→ **Input data**:
━━━━

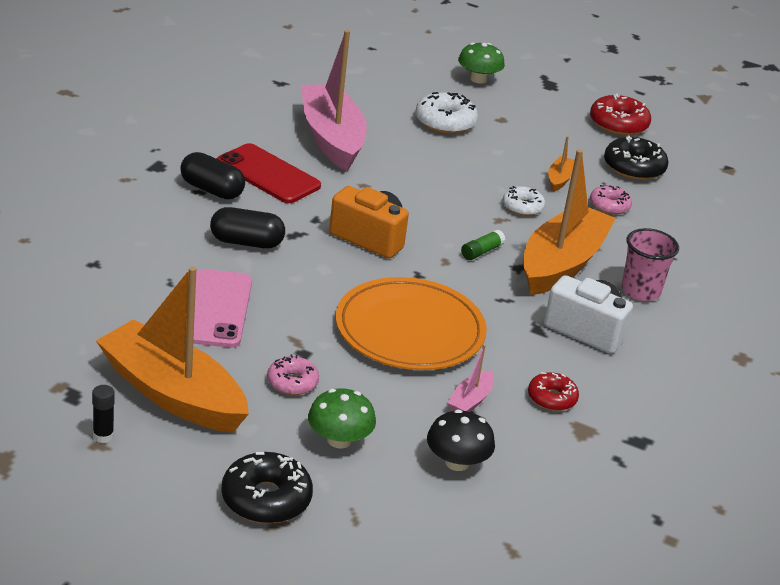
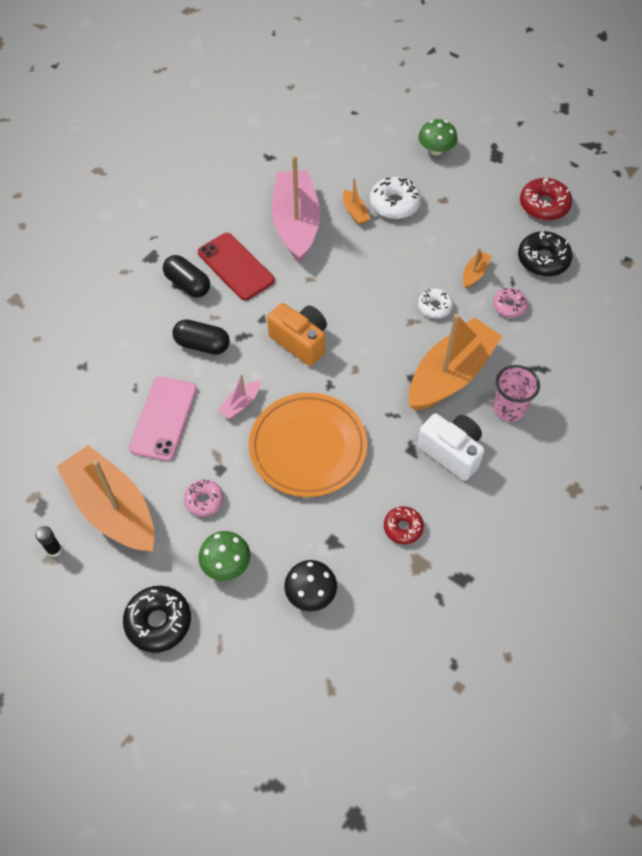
camera: 15 degrees right, 25 degrees up
(400, 129) = (355, 212): none -> orange boat
(470, 400) = (337, 527): pink boat -> pink boat (241, 404)
(481, 252) = (387, 359): green glue stick -> none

━━━━

All lines from the one with "(470, 400) = (337, 527): pink" through the end of the data must be repeated exactly, and nothing else may be repeated.

(470, 400) = (337, 527): pink boat -> pink boat (241, 404)
(481, 252) = (387, 359): green glue stick -> none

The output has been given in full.